___ Extracted information
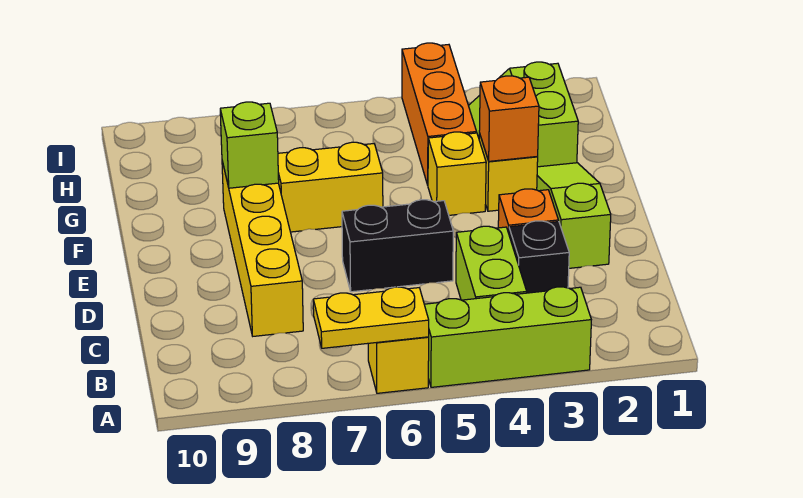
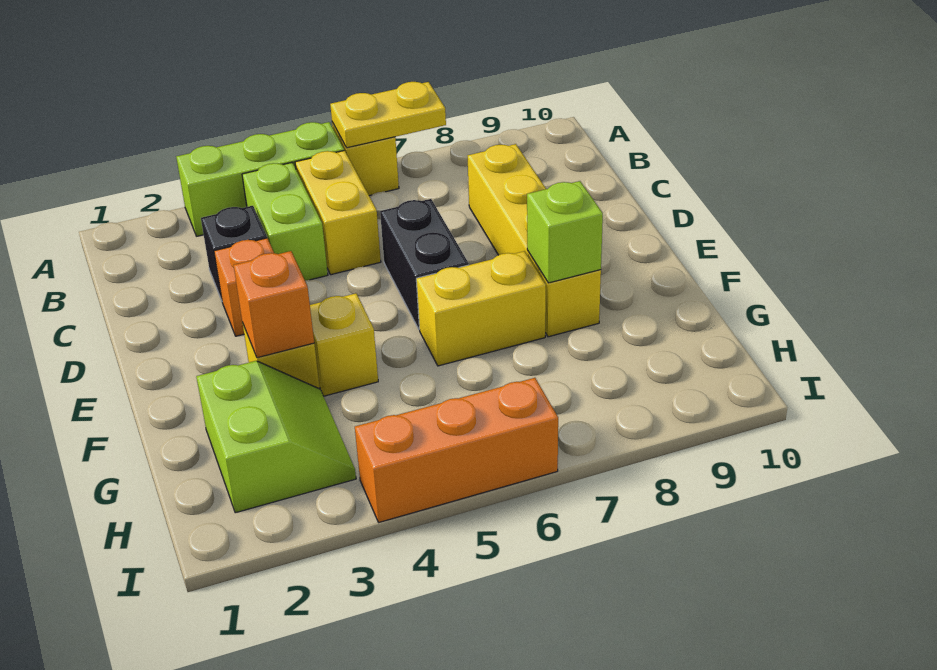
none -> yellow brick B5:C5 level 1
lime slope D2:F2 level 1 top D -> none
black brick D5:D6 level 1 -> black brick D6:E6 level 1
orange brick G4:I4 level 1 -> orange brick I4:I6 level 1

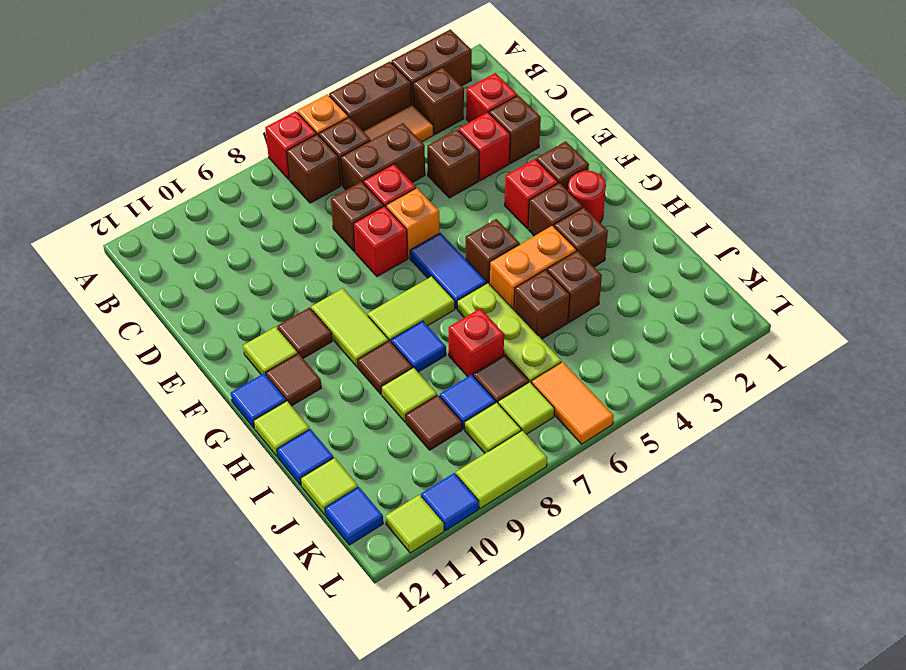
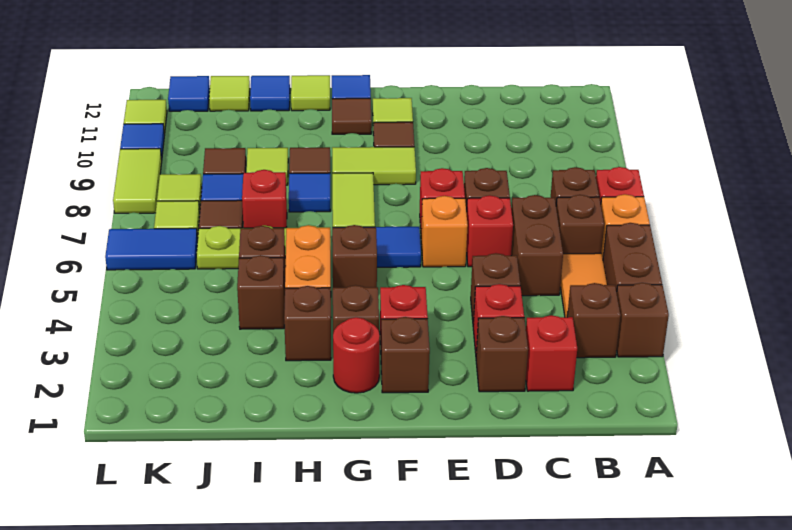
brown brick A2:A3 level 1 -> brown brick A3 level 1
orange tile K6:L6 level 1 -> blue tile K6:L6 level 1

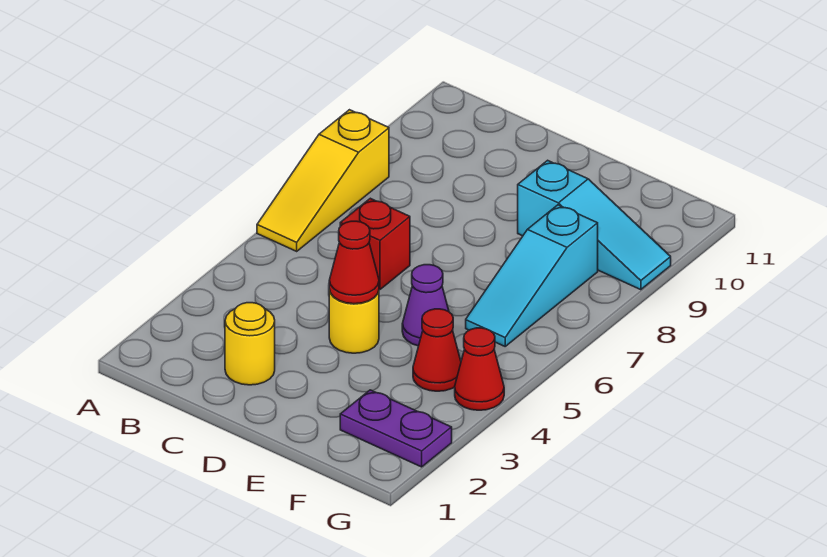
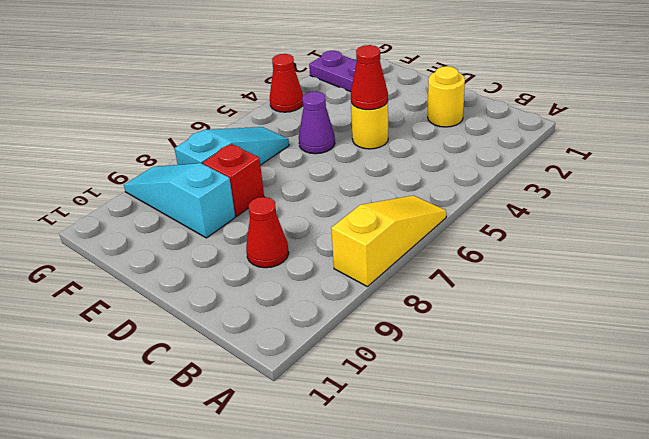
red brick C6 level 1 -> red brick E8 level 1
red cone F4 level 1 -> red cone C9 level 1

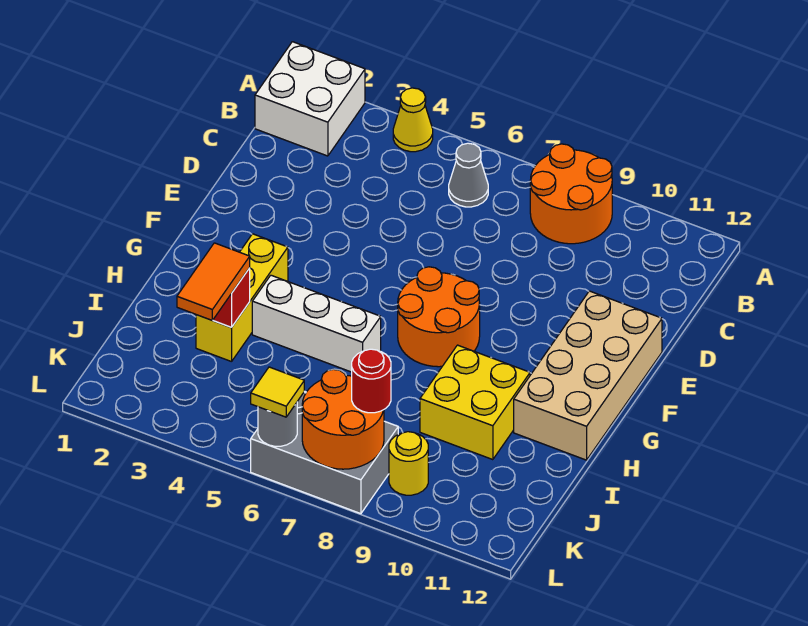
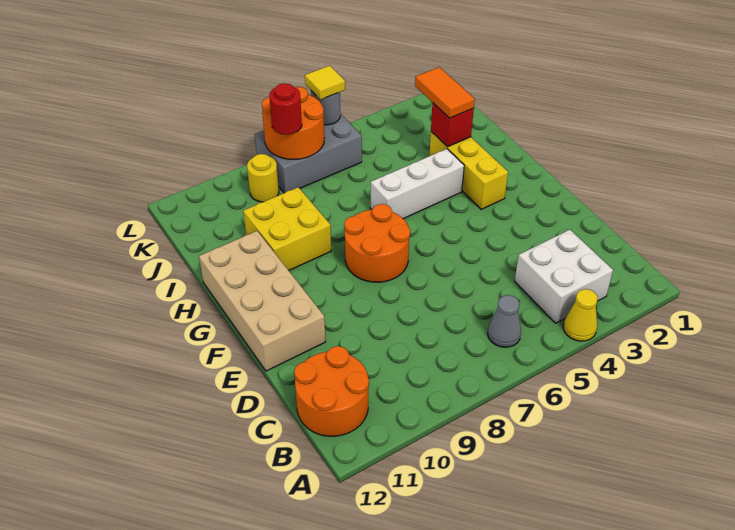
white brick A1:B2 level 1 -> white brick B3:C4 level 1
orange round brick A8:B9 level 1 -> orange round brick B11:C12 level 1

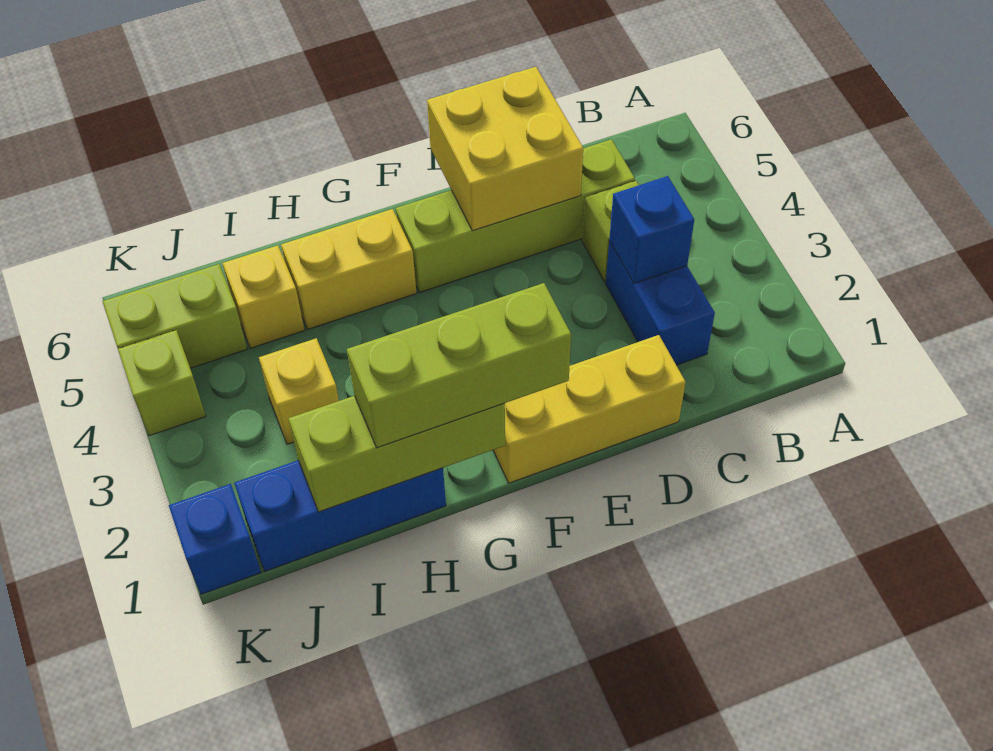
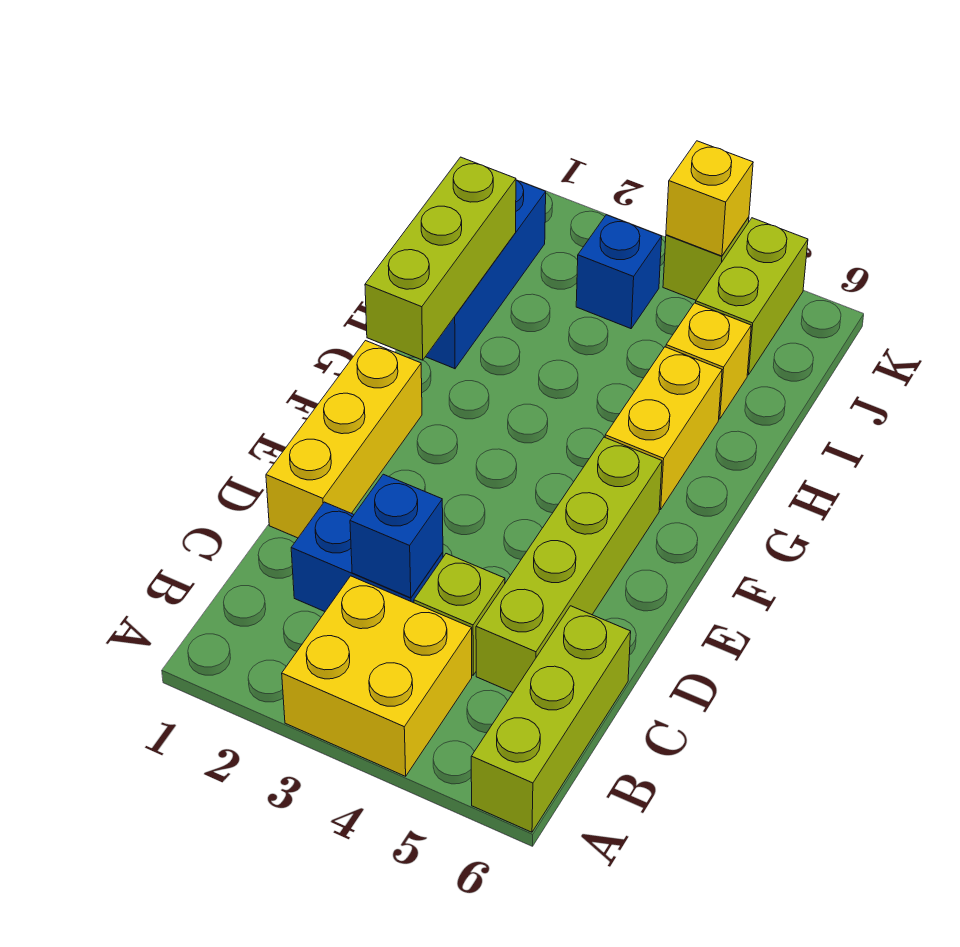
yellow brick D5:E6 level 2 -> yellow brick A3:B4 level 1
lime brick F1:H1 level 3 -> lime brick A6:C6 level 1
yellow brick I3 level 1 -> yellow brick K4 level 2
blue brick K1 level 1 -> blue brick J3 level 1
______
§ What to produce
Beginning with the line that contains "orange brick G4:I4", output every line down to the last line of the entries above exactly as written, apart from the pictures.

§ Response to this task
orange brick G4:I4 level 1 -> orange brick I4:I6 level 1

brown brick A2:A3 level 1 -> brown brick A3 level 1
orange tile K6:L6 level 1 -> blue tile K6:L6 level 1

red brick C6 level 1 -> red brick E8 level 1
red cone F4 level 1 -> red cone C9 level 1

white brick A1:B2 level 1 -> white brick B3:C4 level 1
orange round brick A8:B9 level 1 -> orange round brick B11:C12 level 1

yellow brick D5:E6 level 2 -> yellow brick A3:B4 level 1
lime brick F1:H1 level 3 -> lime brick A6:C6 level 1
yellow brick I3 level 1 -> yellow brick K4 level 2
blue brick K1 level 1 -> blue brick J3 level 1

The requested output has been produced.